The records:
#####

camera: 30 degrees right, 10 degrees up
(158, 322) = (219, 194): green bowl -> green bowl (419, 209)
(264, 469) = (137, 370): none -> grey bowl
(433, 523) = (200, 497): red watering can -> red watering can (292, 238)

#####

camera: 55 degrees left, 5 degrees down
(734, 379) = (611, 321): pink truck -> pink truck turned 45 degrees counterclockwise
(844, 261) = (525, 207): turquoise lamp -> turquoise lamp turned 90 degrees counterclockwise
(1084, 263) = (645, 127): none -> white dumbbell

#####

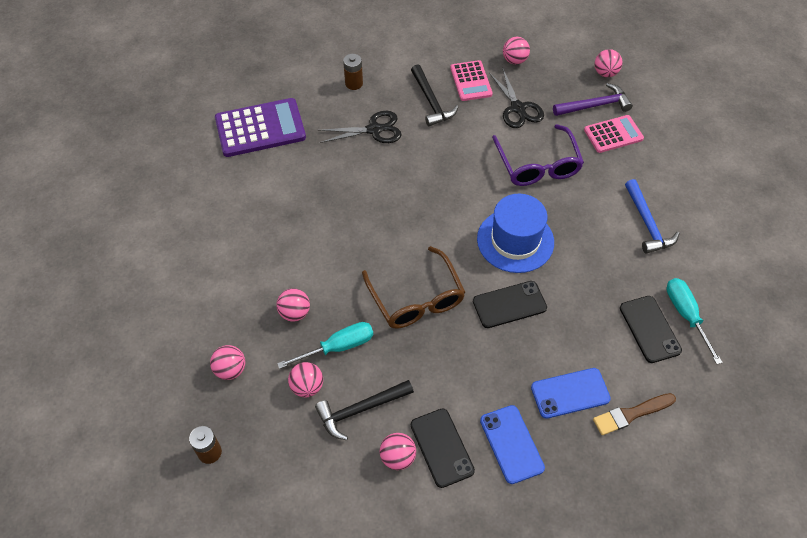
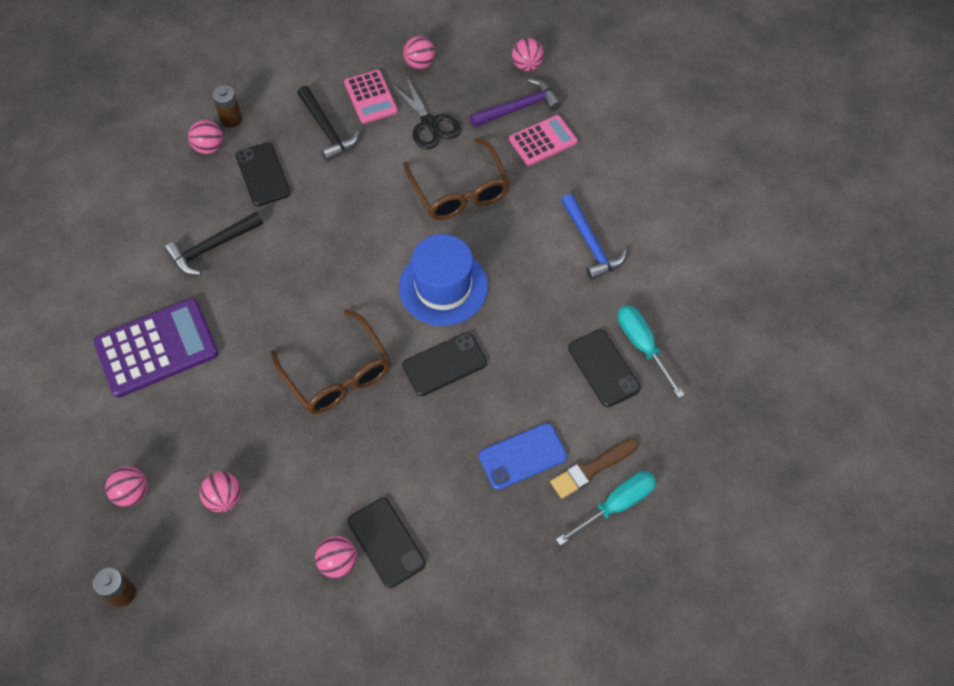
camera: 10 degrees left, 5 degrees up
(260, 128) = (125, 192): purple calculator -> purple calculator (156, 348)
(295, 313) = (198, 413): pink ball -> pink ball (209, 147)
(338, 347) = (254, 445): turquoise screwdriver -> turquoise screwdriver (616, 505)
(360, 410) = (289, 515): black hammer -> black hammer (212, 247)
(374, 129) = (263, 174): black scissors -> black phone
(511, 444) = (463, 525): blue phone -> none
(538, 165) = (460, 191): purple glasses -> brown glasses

#####

Your assignment: With the string "black" as the key, filter the data above and show the lines that match.

Task solution:
(360, 410) = (289, 515): black hammer -> black hammer (212, 247)
(374, 129) = (263, 174): black scissors -> black phone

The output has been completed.